**Exercise aim**
When the line containing "C14: none -> 150nF (N_5, N_10)" is reached, begin transcribing. Continue exactly through the final line of the listing, and return nothing else.

**Material to process**

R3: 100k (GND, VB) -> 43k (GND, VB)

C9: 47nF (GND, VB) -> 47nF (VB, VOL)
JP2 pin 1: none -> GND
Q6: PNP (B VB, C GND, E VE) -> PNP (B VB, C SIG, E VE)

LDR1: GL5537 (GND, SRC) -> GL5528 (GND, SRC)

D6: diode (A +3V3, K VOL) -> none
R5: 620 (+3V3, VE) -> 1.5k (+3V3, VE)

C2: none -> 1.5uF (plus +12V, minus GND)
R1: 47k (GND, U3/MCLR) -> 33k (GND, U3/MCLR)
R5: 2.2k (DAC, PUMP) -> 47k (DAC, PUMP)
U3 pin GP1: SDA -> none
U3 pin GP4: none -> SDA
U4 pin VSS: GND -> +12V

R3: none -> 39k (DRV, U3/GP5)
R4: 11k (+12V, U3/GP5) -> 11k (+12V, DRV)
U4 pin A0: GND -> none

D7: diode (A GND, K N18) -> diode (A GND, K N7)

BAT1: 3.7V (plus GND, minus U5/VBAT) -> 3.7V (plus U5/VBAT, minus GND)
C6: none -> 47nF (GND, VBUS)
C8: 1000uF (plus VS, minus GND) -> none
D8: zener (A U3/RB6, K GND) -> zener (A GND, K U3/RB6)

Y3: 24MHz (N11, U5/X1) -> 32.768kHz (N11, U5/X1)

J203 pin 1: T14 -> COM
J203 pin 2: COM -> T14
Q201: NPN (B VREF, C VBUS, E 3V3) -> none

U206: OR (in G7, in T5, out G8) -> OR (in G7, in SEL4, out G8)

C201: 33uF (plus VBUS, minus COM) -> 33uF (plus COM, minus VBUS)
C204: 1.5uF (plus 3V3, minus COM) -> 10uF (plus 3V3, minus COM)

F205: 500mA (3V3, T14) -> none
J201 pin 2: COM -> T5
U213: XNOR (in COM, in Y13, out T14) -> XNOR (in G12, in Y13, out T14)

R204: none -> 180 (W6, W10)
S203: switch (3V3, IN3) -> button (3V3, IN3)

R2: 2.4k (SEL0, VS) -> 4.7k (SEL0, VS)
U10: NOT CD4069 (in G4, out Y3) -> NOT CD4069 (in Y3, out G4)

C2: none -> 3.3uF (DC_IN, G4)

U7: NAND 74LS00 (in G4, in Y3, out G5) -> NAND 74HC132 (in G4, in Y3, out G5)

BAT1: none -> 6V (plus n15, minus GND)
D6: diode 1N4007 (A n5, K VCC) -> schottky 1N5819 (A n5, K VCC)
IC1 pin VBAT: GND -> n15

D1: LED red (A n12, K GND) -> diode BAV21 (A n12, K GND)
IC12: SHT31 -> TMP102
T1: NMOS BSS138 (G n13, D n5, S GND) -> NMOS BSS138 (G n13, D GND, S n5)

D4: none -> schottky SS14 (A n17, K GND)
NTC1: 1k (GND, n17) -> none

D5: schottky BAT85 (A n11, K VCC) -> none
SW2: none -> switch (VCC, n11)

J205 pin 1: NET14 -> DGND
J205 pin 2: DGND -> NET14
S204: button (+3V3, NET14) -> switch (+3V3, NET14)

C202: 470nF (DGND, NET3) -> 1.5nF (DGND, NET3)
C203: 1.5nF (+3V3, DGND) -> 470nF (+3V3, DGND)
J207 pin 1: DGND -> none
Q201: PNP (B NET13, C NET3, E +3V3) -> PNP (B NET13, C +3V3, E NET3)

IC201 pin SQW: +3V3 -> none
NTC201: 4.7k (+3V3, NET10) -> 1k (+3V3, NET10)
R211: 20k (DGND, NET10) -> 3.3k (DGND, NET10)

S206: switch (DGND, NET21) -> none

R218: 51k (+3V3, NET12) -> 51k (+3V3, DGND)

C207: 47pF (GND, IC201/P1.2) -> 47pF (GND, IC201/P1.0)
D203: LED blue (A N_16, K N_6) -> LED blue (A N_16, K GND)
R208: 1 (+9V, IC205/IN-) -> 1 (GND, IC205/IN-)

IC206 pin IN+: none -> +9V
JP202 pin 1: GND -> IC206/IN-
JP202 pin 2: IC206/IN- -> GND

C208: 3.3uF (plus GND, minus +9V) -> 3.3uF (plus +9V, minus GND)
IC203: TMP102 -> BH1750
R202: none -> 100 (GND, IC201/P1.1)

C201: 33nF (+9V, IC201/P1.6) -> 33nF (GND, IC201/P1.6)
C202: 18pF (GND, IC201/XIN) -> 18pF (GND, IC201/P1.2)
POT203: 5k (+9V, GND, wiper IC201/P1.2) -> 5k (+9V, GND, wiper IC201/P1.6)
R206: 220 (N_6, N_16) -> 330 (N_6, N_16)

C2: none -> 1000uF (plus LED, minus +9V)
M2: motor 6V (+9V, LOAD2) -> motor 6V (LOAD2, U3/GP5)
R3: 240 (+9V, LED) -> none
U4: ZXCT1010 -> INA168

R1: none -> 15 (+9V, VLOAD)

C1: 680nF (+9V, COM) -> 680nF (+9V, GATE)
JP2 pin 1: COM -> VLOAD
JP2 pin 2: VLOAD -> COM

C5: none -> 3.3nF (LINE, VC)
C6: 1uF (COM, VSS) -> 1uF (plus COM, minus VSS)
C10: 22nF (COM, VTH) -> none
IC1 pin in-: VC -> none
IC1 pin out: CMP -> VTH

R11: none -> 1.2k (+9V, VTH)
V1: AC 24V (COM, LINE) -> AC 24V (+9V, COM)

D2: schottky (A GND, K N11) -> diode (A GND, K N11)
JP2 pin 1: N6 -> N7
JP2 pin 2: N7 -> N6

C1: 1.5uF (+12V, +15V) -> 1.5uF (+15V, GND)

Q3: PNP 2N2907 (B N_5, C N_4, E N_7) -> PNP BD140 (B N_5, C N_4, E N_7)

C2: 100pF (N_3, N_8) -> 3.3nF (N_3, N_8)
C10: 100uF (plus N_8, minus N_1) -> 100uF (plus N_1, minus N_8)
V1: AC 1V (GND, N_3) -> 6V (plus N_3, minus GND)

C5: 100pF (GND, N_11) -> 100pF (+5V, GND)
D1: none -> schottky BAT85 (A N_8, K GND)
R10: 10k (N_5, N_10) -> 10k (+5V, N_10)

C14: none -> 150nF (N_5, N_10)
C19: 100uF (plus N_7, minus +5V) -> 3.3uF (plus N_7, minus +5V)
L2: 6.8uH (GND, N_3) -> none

**Exercise result**
C14: none -> 150nF (N_5, N_10)
C19: 100uF (plus N_7, minus +5V) -> 3.3uF (plus N_7, minus +5V)
L2: 6.8uH (GND, N_3) -> none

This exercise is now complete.